*** Opening Exercise input ***
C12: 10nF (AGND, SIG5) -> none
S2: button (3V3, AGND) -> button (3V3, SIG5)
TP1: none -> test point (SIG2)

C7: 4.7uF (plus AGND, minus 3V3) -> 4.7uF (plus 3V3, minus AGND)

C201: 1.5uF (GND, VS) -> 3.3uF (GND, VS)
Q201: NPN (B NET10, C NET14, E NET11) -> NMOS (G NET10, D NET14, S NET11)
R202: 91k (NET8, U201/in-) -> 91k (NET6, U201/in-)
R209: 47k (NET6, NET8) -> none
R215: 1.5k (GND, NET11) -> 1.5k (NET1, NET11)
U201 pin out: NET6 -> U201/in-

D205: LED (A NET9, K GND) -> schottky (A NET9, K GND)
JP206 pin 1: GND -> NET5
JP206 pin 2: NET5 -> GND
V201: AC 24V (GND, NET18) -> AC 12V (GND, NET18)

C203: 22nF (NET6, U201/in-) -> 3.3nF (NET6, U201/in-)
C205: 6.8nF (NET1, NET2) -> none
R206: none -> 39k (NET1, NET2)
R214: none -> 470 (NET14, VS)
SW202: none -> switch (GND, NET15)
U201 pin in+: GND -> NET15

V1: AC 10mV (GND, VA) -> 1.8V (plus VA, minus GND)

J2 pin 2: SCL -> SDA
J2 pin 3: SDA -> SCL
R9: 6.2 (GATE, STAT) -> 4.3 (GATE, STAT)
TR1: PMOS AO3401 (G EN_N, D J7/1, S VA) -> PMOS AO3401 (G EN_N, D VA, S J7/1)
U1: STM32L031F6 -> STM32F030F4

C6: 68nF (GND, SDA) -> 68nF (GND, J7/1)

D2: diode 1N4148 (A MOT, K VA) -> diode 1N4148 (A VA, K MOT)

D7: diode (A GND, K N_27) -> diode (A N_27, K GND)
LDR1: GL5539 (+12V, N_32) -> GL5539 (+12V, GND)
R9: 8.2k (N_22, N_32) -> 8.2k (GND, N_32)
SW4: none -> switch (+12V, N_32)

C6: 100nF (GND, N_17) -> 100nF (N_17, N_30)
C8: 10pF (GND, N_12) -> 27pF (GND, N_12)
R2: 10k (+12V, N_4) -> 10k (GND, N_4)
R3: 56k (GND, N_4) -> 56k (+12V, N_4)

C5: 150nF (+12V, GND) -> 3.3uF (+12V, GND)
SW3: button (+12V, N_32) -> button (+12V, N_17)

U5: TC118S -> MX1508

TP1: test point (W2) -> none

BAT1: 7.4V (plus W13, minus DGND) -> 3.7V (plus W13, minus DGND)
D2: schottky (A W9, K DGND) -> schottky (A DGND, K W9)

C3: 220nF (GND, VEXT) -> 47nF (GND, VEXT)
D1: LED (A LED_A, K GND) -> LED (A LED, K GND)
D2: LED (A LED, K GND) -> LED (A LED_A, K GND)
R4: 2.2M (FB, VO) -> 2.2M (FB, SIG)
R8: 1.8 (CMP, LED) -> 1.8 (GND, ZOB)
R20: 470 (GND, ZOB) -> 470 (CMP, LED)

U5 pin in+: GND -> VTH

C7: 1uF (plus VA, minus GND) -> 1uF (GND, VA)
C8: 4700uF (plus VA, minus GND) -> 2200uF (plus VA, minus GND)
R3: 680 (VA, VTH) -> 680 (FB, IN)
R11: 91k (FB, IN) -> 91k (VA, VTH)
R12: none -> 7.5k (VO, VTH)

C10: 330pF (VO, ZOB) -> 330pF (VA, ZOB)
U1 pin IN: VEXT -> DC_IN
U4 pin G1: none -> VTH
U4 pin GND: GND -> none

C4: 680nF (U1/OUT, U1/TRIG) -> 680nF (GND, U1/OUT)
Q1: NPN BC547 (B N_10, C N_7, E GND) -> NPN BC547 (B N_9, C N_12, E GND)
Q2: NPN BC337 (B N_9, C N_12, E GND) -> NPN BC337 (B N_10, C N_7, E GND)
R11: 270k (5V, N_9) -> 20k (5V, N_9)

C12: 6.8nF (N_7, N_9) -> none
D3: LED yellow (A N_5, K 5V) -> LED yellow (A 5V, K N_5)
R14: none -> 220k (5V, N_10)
*** Closing Exercise input ***
## Work to complete
State how many lines of the entries include the string "minus", with nothing besides the number.

## Result below
5